**EXERCISE BRIEF:** In the data below, retype exactly the line that contains "green brick H6:J7" and every line after it, through the last.

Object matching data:
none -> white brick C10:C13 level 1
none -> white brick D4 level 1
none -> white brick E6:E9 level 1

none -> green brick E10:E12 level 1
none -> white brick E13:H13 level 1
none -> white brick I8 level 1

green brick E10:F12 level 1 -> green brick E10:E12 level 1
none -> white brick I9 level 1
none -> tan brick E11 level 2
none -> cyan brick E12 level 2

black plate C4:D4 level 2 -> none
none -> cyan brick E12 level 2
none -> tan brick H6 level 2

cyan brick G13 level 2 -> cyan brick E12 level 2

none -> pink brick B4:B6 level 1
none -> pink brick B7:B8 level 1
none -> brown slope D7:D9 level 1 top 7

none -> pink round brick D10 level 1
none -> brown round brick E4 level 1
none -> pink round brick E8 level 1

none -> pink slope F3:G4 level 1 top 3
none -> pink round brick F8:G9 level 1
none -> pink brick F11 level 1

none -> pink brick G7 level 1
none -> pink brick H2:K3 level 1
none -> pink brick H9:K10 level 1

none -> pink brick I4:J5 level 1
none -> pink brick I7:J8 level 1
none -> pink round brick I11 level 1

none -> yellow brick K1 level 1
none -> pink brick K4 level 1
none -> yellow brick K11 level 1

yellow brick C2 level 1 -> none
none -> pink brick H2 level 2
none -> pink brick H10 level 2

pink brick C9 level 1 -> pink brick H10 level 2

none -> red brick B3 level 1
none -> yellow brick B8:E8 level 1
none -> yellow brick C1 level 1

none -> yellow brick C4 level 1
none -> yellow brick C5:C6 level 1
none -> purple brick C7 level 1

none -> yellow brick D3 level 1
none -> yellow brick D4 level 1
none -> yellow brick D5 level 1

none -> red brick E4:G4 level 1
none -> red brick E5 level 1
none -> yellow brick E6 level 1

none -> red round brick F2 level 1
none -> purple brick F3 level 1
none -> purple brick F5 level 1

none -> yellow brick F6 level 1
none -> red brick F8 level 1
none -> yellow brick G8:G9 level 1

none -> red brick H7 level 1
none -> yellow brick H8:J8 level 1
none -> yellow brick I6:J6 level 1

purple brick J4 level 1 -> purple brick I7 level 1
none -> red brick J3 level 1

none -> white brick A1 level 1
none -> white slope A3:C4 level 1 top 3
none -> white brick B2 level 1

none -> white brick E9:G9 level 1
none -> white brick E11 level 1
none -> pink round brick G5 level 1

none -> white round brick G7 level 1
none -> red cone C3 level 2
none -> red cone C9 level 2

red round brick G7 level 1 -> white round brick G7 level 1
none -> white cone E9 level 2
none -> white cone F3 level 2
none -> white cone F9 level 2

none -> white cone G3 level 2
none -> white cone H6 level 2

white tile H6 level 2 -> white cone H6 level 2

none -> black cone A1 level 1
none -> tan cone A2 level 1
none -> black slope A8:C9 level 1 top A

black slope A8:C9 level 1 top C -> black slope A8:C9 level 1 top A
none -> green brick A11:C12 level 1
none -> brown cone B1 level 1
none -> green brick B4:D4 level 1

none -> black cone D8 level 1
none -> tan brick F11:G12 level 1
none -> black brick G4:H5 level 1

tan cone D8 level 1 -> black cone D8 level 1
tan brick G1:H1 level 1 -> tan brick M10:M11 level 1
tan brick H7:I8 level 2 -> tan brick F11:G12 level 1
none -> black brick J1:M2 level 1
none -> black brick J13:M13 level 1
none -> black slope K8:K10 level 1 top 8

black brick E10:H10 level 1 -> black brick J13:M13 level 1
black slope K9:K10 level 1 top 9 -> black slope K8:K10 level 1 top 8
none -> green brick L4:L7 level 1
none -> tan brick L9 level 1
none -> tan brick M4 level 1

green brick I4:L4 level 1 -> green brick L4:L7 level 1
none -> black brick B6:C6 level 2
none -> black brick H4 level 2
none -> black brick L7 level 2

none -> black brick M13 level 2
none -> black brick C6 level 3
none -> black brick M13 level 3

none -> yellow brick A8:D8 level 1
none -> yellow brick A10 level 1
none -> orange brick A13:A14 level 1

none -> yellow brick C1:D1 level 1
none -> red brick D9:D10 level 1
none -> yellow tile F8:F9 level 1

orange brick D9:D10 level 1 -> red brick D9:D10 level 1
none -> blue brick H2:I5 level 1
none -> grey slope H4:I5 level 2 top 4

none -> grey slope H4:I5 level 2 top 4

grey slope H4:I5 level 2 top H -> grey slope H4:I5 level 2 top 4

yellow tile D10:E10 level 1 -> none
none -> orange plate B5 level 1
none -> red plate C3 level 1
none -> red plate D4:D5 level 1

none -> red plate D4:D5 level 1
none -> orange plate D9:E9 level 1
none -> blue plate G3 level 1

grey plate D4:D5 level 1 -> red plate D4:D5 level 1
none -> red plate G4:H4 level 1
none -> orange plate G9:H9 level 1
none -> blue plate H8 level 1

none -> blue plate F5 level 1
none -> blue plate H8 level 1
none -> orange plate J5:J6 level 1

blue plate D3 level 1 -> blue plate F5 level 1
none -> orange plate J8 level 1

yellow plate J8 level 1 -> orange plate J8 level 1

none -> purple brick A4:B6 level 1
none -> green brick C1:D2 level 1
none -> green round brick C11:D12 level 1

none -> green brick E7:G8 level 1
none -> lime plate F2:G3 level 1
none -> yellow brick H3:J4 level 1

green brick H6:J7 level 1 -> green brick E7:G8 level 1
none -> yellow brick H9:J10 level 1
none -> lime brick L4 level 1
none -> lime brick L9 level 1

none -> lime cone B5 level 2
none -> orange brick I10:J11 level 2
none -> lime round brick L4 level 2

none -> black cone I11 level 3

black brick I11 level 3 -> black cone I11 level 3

**RESPONSE FOR THIS EXERCISE:**
green brick H6:J7 level 1 -> green brick E7:G8 level 1
none -> yellow brick H9:J10 level 1
none -> lime brick L4 level 1
none -> lime brick L9 level 1

none -> lime cone B5 level 2
none -> orange brick I10:J11 level 2
none -> lime round brick L4 level 2

none -> black cone I11 level 3

black brick I11 level 3 -> black cone I11 level 3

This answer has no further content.